Set down word for word the lines that begin the entries and run through the line containing "Donut/grün 508 428". Give nothing further.

===== Dataset records =====

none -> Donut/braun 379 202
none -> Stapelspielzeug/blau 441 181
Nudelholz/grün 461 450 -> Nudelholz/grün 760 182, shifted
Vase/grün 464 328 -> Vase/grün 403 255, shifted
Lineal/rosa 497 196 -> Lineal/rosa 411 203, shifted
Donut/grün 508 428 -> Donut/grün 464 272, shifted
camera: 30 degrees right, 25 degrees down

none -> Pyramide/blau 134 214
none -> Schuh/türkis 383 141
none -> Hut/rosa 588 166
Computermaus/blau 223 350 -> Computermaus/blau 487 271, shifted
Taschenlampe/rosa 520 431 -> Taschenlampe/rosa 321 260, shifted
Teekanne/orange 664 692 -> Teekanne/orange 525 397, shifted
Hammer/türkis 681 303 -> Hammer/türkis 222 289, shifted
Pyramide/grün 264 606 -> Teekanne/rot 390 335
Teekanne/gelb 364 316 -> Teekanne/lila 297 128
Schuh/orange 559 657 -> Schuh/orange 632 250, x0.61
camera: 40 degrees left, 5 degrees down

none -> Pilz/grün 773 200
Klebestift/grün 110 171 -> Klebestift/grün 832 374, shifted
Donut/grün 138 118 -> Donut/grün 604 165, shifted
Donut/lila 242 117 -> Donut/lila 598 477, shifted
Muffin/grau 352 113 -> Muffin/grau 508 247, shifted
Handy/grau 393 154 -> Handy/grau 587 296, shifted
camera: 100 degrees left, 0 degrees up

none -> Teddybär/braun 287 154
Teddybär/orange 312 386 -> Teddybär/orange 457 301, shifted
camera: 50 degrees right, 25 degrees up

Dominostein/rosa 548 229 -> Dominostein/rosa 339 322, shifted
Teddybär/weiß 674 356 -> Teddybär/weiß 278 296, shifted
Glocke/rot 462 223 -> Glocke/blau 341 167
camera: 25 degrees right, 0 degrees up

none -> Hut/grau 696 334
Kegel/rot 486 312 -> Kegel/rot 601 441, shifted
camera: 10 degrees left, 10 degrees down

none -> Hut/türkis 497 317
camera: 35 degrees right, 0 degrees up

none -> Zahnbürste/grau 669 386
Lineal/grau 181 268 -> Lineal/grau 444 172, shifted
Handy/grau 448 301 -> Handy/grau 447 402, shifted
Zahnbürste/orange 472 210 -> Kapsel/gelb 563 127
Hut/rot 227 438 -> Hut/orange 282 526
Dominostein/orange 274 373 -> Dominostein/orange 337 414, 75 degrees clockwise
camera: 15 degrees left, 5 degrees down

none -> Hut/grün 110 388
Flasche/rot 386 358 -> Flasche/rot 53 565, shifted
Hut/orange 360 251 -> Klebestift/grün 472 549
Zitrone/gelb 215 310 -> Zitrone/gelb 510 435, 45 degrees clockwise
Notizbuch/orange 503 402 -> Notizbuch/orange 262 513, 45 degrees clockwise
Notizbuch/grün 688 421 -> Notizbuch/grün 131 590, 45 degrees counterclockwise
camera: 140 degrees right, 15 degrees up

=====

_Finished exercise_
none -> Donut/braun 379 202
none -> Stapelspielzeug/blau 441 181
Nudelholz/grün 461 450 -> Nudelholz/grün 760 182, shifted
Vase/grün 464 328 -> Vase/grün 403 255, shifted
Lineal/rosa 497 196 -> Lineal/rosa 411 203, shifted
Donut/grün 508 428 -> Donut/grün 464 272, shifted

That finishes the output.